Start of Block
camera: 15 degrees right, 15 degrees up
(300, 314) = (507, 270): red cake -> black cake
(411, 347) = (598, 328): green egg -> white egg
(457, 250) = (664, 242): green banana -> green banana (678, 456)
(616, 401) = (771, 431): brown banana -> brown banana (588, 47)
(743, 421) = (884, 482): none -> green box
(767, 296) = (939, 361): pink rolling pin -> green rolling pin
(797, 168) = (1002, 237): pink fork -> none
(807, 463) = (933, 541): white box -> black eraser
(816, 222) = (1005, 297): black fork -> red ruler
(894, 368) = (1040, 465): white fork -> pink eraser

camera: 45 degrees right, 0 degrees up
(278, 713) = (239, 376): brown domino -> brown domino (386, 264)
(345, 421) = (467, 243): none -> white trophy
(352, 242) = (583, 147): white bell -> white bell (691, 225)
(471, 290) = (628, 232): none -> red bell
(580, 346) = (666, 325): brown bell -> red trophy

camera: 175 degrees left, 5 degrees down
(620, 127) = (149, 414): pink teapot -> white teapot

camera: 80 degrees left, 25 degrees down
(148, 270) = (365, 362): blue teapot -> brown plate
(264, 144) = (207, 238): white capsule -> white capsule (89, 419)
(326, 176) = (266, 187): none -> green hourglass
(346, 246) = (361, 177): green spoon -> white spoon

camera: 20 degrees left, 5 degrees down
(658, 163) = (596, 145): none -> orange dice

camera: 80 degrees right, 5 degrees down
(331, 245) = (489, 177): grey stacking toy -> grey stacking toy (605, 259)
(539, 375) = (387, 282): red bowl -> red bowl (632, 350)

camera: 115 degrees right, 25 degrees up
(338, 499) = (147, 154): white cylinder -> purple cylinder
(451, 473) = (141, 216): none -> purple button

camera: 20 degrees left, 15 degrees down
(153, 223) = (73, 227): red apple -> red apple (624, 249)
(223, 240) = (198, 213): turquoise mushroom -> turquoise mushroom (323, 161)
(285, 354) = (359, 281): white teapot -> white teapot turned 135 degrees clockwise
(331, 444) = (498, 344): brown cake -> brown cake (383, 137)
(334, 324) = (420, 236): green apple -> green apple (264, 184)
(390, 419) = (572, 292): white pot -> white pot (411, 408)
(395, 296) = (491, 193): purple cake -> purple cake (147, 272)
End of Block
→ **EXERCISE DESCRIPTION**
What you return must be the lines above that run from the line with "camera: 45 degrees right, 0 degrees up" to the line with "(331, 245) = (489, 177): grey", inclusive, each copied exactly.

→ **RESPONSE BELOW**
camera: 45 degrees right, 0 degrees up
(278, 713) = (239, 376): brown domino -> brown domino (386, 264)
(345, 421) = (467, 243): none -> white trophy
(352, 242) = (583, 147): white bell -> white bell (691, 225)
(471, 290) = (628, 232): none -> red bell
(580, 346) = (666, 325): brown bell -> red trophy

camera: 175 degrees left, 5 degrees down
(620, 127) = (149, 414): pink teapot -> white teapot

camera: 80 degrees left, 25 degrees down
(148, 270) = (365, 362): blue teapot -> brown plate
(264, 144) = (207, 238): white capsule -> white capsule (89, 419)
(326, 176) = (266, 187): none -> green hourglass
(346, 246) = (361, 177): green spoon -> white spoon

camera: 20 degrees left, 5 degrees down
(658, 163) = (596, 145): none -> orange dice

camera: 80 degrees right, 5 degrees down
(331, 245) = (489, 177): grey stacking toy -> grey stacking toy (605, 259)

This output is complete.